● Exercise brief: In the records that follow, the lines from the one containing "BUTTON: B3F -> TTP223" to the one containing "SD3 pin MISO: D4 -> A0", inclusive, are to be given again exactly.

************

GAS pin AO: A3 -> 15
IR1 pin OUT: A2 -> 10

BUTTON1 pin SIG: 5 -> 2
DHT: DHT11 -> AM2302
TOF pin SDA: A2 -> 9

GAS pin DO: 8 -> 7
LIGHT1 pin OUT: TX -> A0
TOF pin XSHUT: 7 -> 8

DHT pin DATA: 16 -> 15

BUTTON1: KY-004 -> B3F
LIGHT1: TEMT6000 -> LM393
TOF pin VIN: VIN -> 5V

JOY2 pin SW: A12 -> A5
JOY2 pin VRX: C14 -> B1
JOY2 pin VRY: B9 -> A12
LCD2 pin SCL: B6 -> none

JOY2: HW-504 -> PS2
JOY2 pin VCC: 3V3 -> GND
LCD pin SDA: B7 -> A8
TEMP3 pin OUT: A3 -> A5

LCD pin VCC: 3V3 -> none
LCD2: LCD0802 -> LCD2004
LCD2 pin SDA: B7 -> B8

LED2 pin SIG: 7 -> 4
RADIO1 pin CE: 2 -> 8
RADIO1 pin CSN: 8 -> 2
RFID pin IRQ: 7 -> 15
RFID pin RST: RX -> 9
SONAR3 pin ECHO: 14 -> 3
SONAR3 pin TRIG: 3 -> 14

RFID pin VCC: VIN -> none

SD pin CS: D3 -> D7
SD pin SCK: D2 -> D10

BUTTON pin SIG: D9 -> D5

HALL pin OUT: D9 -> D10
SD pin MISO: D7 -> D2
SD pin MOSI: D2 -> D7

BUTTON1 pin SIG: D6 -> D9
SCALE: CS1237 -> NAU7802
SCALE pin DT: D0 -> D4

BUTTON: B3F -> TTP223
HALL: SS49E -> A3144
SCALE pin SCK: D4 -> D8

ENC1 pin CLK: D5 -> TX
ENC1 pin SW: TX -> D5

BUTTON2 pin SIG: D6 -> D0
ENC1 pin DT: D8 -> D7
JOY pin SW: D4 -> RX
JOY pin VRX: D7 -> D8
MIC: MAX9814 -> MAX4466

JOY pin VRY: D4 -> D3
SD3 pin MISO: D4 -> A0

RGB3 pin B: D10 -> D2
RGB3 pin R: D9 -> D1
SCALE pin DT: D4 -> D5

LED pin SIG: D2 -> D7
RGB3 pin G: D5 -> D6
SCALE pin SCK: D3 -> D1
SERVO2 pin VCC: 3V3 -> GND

************

● Answer:
BUTTON: B3F -> TTP223
HALL: SS49E -> A3144
SCALE pin SCK: D4 -> D8

ENC1 pin CLK: D5 -> TX
ENC1 pin SW: TX -> D5

BUTTON2 pin SIG: D6 -> D0
ENC1 pin DT: D8 -> D7
JOY pin SW: D4 -> RX
JOY pin VRX: D7 -> D8
MIC: MAX9814 -> MAX4466

JOY pin VRY: D4 -> D3
SD3 pin MISO: D4 -> A0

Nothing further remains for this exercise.